Only the lines from the beginning of the data below through the line containing "172> | x0.57 |" belong in the response, each copied exactly.
─── Listed records
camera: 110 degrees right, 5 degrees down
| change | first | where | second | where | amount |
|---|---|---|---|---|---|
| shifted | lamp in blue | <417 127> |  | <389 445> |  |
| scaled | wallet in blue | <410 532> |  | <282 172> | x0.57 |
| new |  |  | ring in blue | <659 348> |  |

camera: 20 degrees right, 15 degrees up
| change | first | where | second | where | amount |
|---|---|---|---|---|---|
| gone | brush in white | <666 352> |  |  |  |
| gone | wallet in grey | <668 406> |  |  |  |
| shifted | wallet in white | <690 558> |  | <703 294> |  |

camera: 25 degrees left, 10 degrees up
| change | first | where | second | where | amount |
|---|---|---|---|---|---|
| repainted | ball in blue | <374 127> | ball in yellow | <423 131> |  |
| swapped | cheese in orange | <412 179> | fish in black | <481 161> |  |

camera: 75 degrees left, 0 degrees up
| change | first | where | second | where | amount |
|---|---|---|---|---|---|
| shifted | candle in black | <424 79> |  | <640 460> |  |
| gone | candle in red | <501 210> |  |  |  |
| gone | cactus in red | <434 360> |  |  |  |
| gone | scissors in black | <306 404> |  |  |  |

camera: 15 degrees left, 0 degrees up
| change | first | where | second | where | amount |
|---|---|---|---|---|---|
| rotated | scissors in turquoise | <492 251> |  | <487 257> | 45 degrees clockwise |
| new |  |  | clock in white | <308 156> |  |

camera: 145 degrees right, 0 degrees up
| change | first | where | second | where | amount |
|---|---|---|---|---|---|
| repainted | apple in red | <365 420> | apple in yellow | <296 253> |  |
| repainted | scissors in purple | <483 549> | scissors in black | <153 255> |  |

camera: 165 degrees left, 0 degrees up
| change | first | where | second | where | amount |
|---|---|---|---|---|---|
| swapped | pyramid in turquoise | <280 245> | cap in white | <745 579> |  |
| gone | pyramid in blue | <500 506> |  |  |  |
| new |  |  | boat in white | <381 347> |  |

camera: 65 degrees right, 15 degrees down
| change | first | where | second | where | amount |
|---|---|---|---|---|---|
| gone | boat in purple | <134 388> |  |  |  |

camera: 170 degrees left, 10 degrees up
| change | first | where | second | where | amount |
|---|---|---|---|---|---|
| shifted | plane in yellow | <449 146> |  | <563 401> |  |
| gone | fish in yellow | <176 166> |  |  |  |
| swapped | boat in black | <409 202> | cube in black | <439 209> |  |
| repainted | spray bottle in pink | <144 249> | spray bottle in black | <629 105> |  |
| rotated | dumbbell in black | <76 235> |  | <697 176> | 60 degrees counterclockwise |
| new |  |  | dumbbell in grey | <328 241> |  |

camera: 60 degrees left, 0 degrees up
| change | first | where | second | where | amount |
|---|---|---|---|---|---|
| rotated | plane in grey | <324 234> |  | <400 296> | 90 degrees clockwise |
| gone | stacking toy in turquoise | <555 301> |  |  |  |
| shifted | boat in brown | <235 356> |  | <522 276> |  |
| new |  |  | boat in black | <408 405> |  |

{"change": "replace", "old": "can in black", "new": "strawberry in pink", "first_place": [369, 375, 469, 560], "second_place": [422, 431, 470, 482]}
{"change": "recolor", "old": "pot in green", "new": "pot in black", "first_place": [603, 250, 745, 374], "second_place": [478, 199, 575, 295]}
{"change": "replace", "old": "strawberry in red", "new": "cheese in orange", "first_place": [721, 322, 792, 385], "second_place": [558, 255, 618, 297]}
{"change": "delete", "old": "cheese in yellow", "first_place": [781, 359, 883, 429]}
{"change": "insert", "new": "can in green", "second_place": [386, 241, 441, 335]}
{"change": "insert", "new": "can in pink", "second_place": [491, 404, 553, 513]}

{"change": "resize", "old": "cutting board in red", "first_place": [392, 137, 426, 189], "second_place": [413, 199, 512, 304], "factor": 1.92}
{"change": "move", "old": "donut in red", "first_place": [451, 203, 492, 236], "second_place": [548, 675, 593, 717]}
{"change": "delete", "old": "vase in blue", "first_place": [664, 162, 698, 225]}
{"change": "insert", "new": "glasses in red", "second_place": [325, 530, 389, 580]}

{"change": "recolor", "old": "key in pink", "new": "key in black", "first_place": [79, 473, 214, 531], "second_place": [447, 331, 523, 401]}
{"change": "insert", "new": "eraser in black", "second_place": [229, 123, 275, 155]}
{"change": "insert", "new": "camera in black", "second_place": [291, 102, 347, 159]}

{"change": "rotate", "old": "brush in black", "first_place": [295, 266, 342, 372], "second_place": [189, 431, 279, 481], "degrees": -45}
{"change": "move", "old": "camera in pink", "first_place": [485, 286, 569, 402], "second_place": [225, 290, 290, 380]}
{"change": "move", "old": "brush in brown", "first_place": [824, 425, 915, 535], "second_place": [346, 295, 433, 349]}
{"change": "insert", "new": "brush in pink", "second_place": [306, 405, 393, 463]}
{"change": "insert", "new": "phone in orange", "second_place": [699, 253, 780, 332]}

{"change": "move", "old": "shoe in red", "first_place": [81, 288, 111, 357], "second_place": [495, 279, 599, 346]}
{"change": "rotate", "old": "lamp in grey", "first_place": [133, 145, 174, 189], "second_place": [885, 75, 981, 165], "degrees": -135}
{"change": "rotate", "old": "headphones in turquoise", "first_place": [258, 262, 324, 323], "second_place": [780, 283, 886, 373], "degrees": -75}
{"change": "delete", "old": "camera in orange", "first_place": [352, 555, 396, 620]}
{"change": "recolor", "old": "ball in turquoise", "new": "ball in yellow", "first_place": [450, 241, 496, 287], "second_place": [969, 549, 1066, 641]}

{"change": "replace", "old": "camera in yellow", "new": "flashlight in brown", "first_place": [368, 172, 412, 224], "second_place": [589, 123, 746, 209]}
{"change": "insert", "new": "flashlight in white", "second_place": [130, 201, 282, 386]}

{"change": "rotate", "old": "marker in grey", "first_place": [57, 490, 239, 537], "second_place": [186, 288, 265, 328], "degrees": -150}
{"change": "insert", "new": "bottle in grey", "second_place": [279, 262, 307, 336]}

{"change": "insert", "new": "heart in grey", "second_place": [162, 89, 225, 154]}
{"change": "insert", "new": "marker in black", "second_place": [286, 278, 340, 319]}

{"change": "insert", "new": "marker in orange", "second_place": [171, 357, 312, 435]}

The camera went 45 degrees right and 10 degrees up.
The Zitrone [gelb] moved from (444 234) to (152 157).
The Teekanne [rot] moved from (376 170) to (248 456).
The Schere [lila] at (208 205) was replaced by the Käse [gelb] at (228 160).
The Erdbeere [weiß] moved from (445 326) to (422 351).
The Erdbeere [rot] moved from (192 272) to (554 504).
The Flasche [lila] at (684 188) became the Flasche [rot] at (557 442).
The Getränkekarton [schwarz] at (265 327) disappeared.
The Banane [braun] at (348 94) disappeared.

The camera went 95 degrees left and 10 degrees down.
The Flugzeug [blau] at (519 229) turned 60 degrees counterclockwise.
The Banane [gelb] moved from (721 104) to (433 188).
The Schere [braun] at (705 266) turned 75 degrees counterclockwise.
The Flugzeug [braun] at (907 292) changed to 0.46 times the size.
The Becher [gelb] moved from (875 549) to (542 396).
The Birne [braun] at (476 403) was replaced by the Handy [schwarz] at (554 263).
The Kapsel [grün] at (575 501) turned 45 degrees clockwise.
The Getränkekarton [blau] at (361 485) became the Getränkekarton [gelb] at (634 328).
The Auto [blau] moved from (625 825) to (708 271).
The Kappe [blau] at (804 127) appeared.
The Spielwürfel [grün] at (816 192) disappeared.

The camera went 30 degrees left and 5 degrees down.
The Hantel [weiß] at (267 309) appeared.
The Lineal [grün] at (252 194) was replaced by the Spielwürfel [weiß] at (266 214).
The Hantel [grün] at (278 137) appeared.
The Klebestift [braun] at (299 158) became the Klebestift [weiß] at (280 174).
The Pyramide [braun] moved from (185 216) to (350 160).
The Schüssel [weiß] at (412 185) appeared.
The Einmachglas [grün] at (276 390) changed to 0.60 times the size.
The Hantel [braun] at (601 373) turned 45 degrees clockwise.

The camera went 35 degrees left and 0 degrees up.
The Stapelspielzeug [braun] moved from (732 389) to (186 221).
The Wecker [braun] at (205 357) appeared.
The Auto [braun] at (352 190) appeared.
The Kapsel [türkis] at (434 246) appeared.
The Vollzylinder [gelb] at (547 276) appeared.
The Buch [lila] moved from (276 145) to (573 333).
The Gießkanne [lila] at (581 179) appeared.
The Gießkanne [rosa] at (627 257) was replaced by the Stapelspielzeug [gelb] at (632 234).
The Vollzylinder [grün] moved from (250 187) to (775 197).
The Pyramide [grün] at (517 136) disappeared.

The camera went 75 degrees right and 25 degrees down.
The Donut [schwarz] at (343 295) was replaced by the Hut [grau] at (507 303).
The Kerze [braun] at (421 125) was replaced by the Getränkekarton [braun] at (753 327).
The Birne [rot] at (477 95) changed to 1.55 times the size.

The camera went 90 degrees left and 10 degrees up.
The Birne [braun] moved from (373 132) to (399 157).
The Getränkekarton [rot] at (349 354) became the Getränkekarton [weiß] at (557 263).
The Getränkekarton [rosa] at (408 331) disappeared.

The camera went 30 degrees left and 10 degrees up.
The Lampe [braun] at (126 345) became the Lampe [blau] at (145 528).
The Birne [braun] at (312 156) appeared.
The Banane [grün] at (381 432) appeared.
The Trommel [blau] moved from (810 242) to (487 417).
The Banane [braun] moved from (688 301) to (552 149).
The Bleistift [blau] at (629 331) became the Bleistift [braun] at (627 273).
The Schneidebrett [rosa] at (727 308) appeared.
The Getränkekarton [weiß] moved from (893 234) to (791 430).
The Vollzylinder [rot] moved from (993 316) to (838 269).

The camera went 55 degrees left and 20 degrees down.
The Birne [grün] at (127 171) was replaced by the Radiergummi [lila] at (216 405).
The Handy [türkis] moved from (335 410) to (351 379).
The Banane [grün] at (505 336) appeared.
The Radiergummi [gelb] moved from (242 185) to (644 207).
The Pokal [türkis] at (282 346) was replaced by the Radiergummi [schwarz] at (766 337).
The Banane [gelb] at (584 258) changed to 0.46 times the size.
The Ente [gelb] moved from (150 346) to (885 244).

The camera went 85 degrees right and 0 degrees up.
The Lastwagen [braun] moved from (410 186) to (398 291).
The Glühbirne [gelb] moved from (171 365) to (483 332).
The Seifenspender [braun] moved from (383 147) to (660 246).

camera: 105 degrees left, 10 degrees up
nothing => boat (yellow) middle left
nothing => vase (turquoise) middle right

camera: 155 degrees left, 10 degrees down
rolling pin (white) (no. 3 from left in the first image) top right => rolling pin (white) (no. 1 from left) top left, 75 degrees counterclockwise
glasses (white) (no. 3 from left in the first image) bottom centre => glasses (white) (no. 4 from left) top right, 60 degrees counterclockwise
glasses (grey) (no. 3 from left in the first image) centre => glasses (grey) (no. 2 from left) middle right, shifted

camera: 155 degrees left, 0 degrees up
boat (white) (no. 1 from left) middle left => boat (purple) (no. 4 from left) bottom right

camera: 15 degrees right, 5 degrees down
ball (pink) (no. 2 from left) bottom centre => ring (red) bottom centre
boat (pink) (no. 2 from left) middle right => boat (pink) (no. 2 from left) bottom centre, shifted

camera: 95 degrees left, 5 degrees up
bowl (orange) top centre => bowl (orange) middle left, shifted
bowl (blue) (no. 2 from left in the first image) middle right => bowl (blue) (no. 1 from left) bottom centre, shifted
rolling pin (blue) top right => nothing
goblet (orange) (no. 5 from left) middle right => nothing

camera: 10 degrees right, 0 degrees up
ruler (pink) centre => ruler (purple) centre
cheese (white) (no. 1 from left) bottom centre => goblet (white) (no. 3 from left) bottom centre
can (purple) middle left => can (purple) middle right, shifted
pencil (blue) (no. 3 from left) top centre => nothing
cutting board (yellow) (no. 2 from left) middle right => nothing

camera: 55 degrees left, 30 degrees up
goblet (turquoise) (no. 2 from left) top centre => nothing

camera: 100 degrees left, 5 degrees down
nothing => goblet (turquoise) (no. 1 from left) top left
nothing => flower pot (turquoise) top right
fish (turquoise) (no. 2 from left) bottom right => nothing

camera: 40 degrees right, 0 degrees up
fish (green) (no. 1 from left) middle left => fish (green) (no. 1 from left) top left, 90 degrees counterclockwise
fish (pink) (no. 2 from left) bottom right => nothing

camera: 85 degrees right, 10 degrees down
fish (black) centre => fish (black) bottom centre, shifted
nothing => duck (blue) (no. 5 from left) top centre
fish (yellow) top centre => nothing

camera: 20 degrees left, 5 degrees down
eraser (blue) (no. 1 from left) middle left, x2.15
──────
Exercise output:
camera: 110 degrees right, 5 degrees down
| change | first | where | second | where | amount |
|---|---|---|---|---|---|
| shifted | lamp in blue | <417 127> |  | <389 445> |  |
| scaled | wallet in blue | <410 532> |  | <282 172> | x0.57 |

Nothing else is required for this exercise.